Start of Block

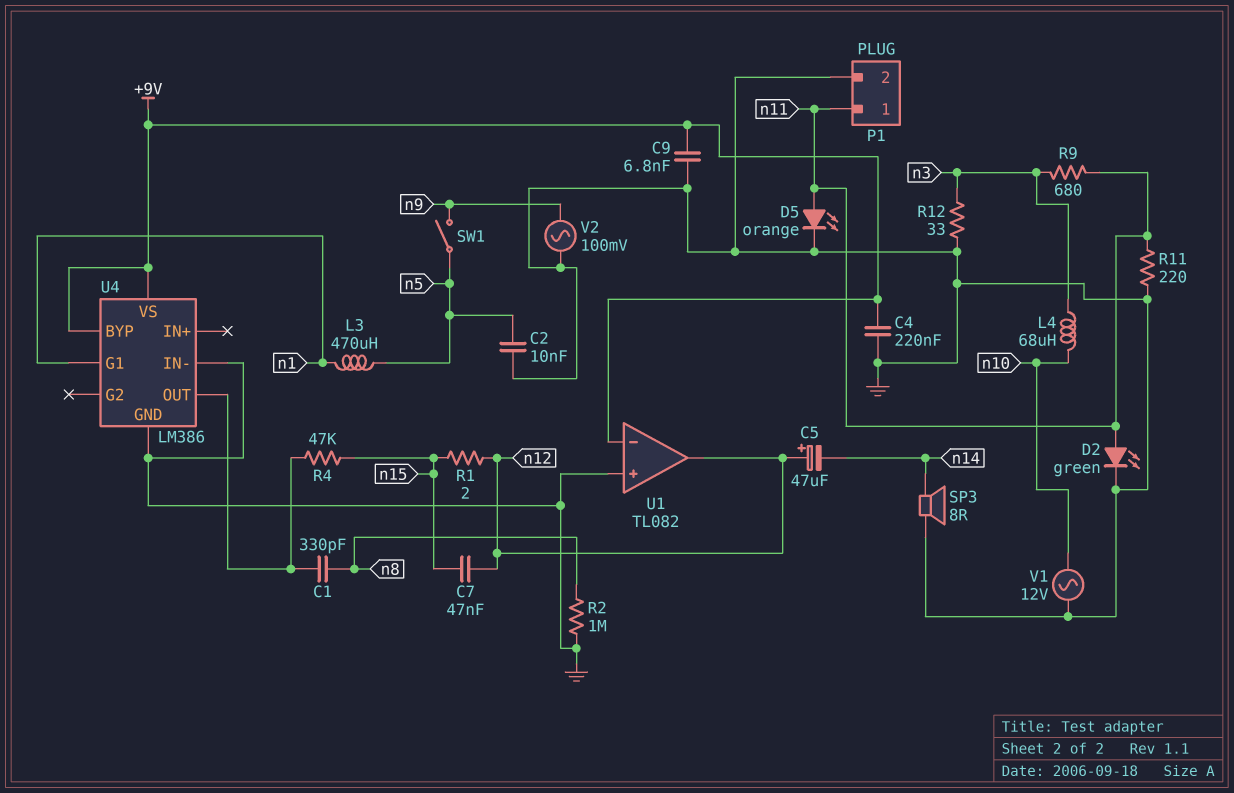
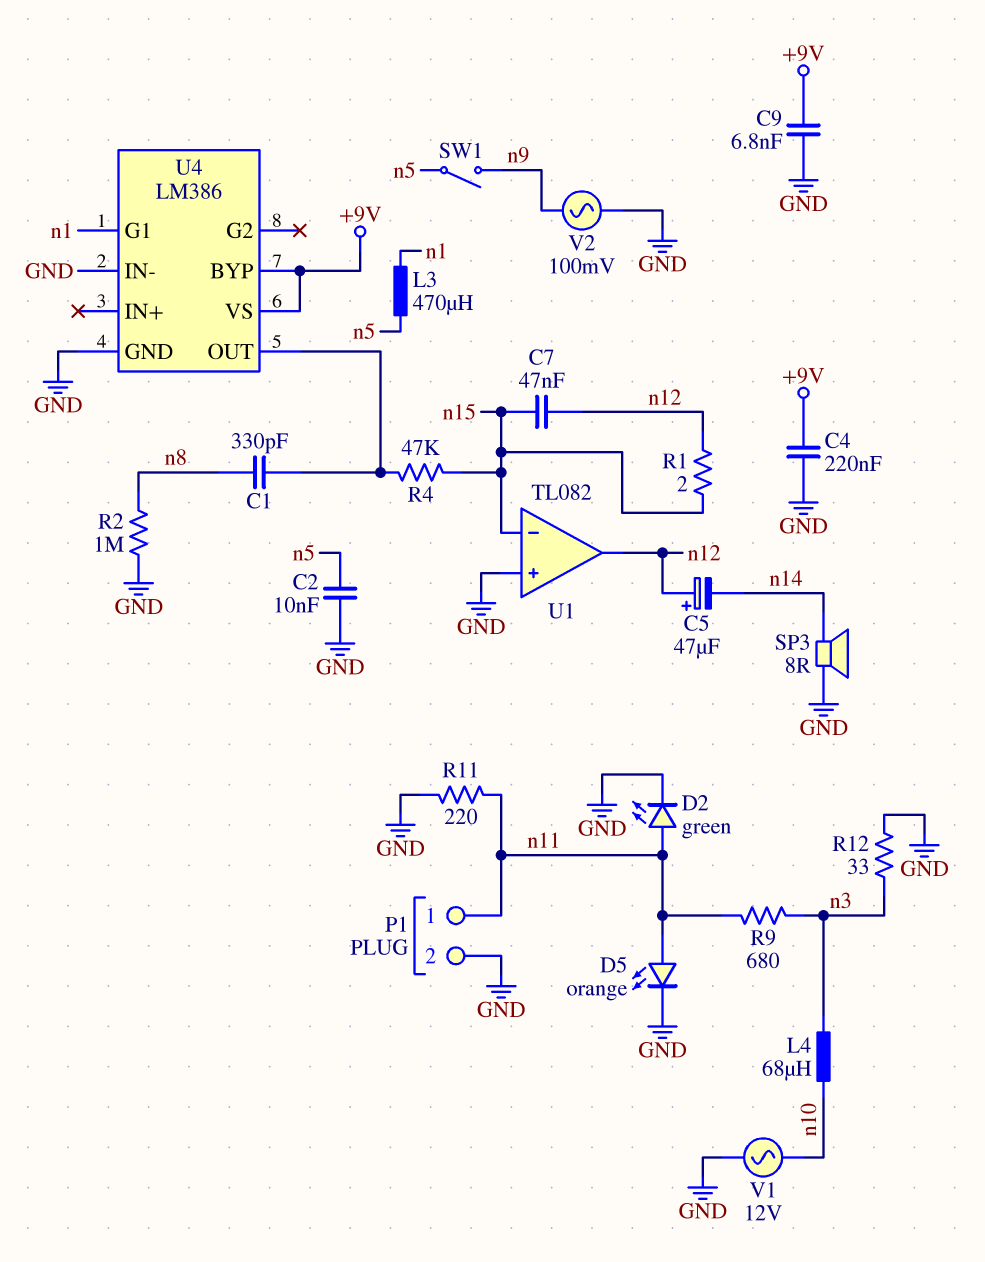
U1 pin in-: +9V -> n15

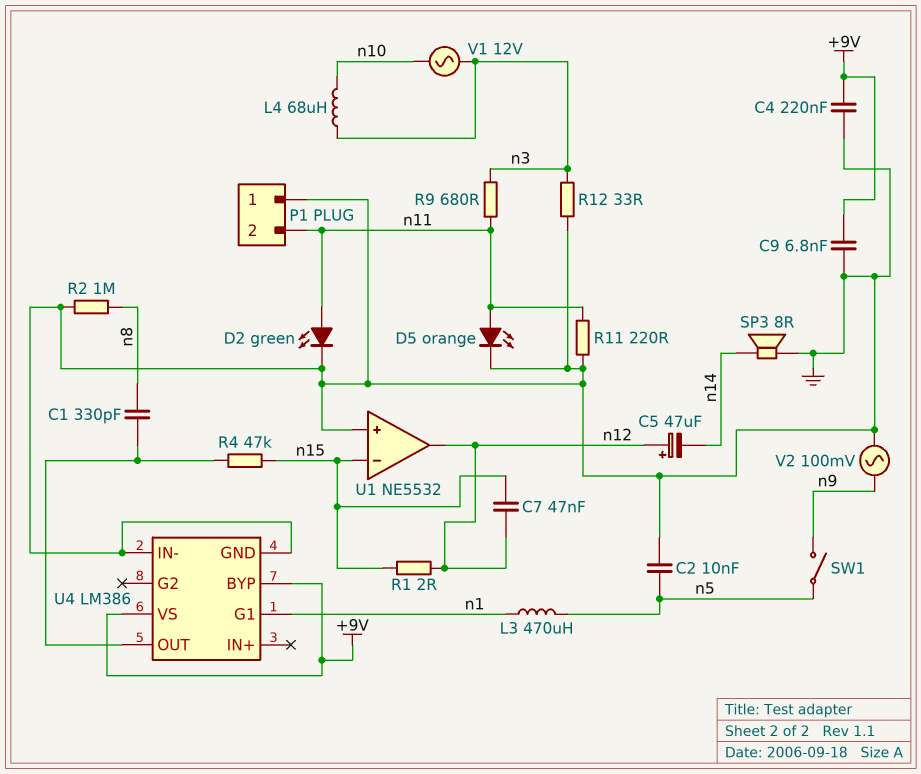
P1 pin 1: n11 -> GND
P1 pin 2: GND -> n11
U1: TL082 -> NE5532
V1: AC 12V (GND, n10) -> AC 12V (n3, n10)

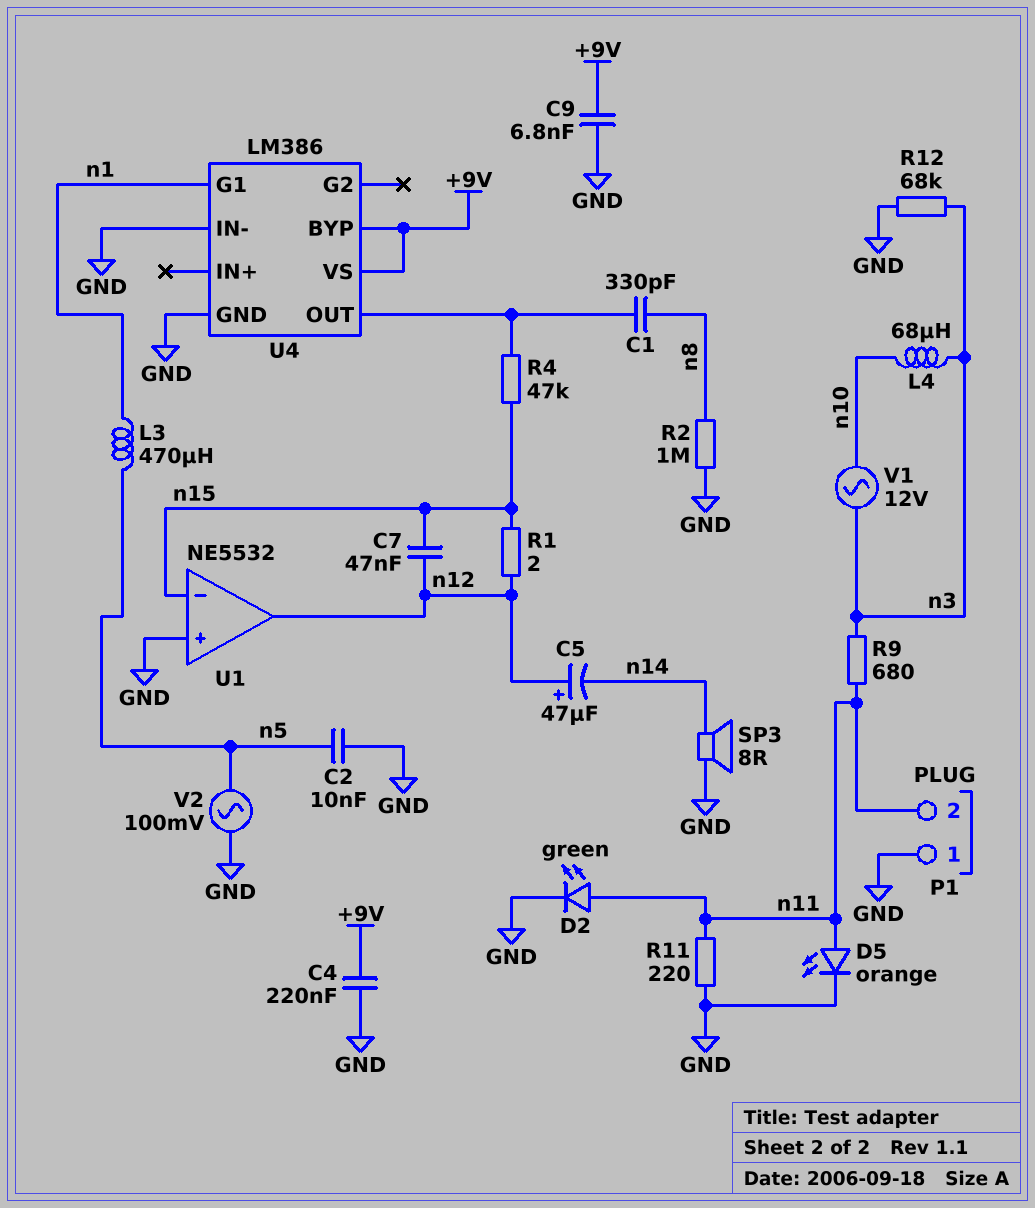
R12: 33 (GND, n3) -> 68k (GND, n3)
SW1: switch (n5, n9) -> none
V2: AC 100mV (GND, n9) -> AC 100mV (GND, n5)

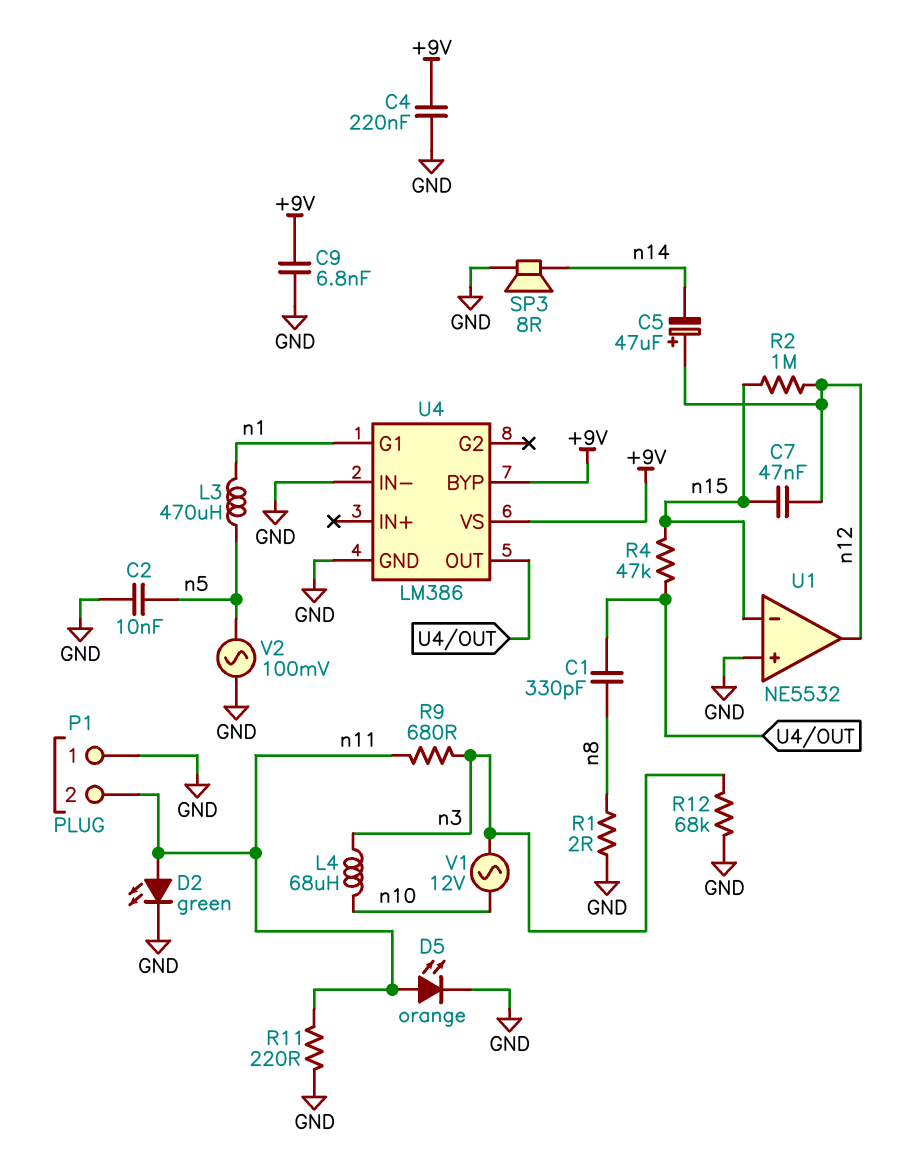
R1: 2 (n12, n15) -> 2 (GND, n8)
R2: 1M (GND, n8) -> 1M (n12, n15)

End of Block

HOW TO COMPLETE THIS TASK = Exclude the pictures, then write out every record exactly as it stands.

SOLUTION FOR THIS EXERCISE =
U1 pin in-: +9V -> n15

P1 pin 1: n11 -> GND
P1 pin 2: GND -> n11
U1: TL082 -> NE5532
V1: AC 12V (GND, n10) -> AC 12V (n3, n10)

R12: 33 (GND, n3) -> 68k (GND, n3)
SW1: switch (n5, n9) -> none
V2: AC 100mV (GND, n9) -> AC 100mV (GND, n5)

R1: 2 (n12, n15) -> 2 (GND, n8)
R2: 1M (GND, n8) -> 1M (n12, n15)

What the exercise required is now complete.